-- Opening Marker --

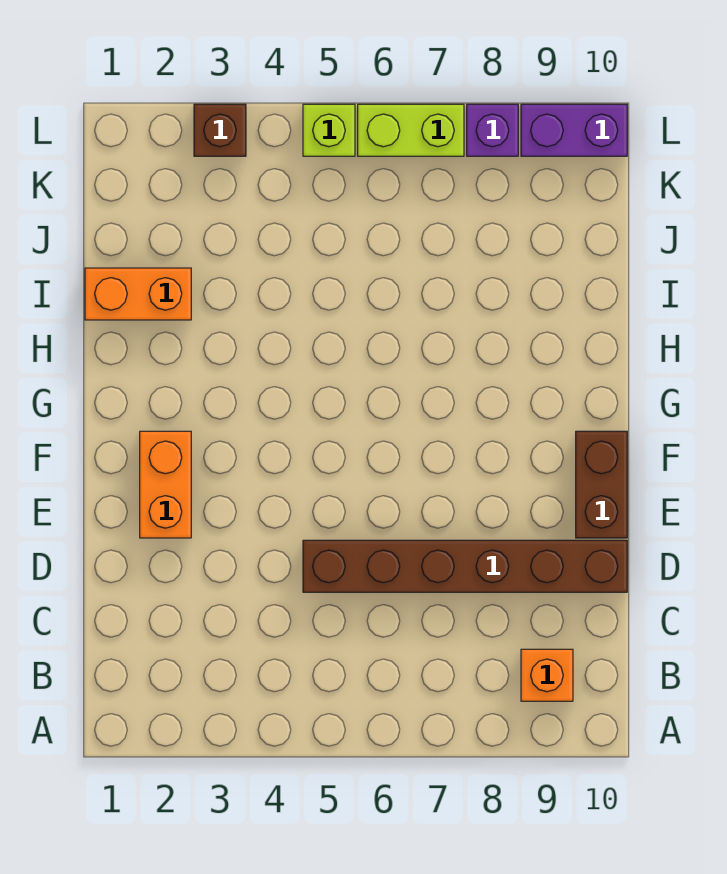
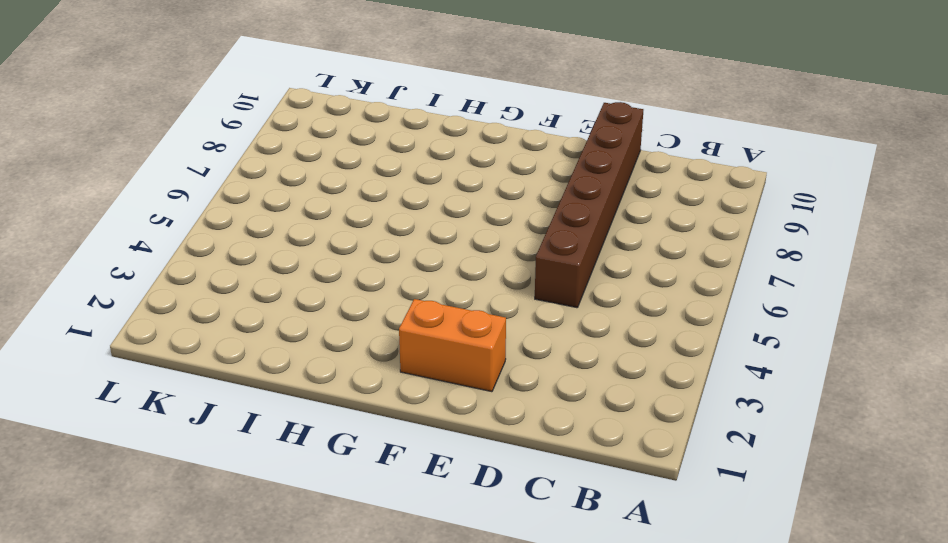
none -> orange brick B9 level 1
none -> brown brick E10:F10 level 1

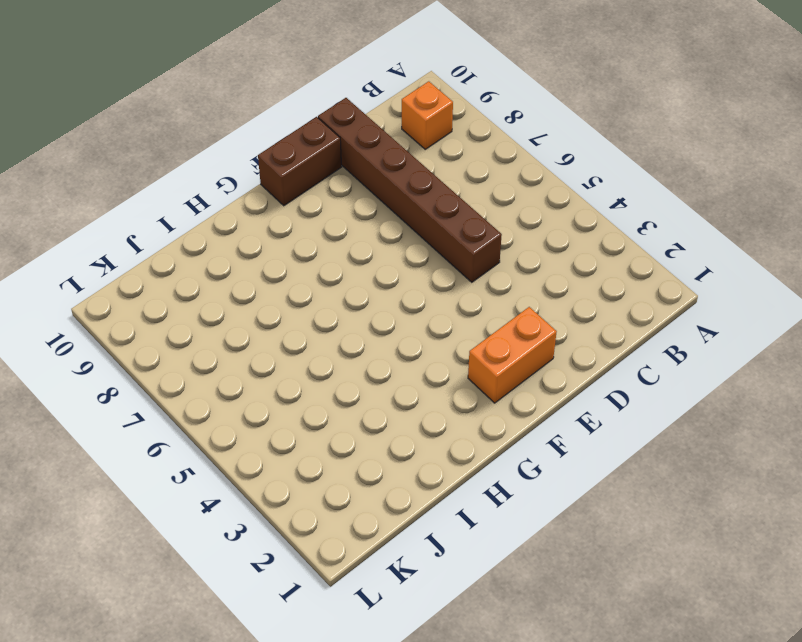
none -> orange brick I1:I2 level 1
none -> brown brick L3 level 1

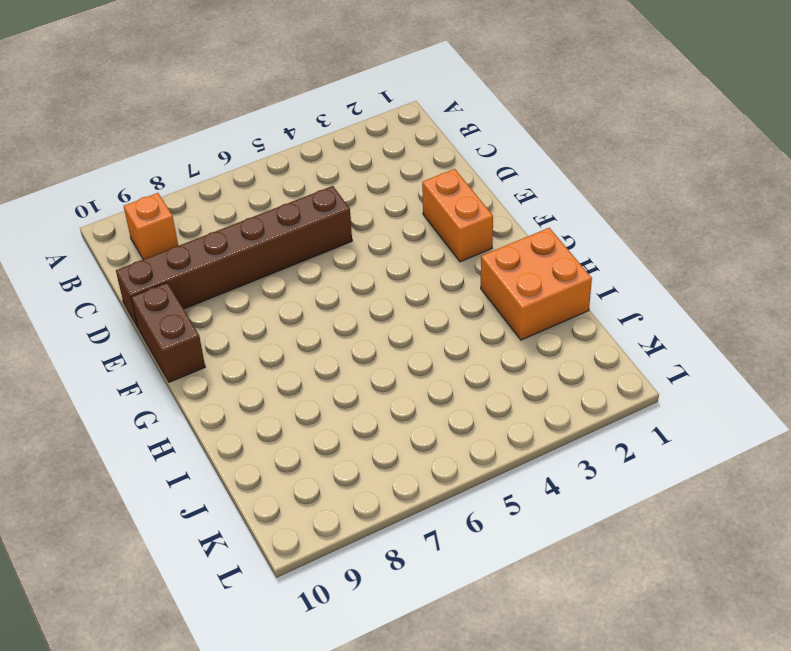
orange brick H1:I2 level 1 -> orange brick I1:I2 level 1
none -> brown brick L3 level 1
none -> lime brick L5 level 1

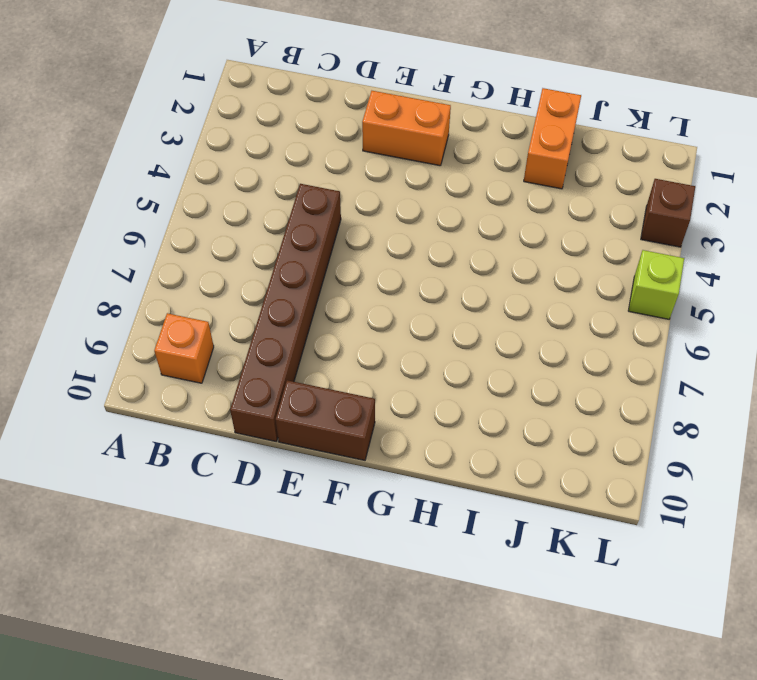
none -> lime brick L6:L7 level 1
none -> purple brick L8 level 1

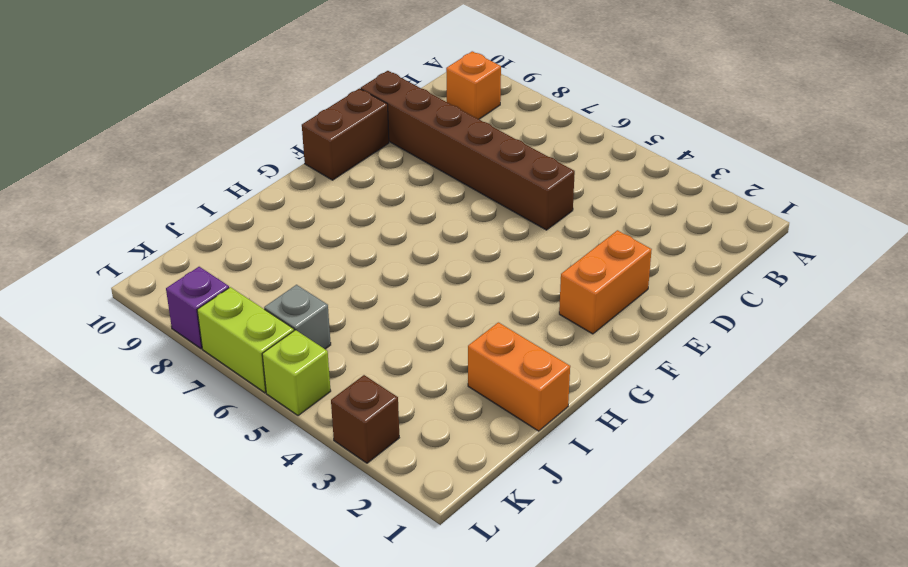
grey brick K6 level 1 -> none
none -> purple brick L9:L10 level 1

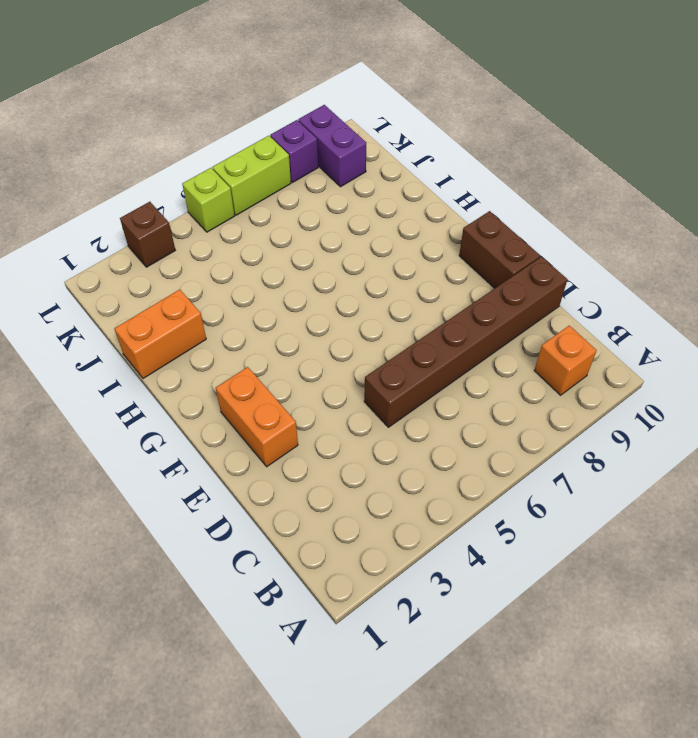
purple brick K9:L9 level 1 -> purple brick L9:L10 level 1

-- Closing Marker --

#### Work to be completed:
Please retype exactly the lines from the line containing "none -> lime brick L5 level 1" through the final line of the records above, inclusive, leaving out any pictures.

#### Response:
none -> lime brick L5 level 1

none -> lime brick L6:L7 level 1
none -> purple brick L8 level 1

grey brick K6 level 1 -> none
none -> purple brick L9:L10 level 1

purple brick K9:L9 level 1 -> purple brick L9:L10 level 1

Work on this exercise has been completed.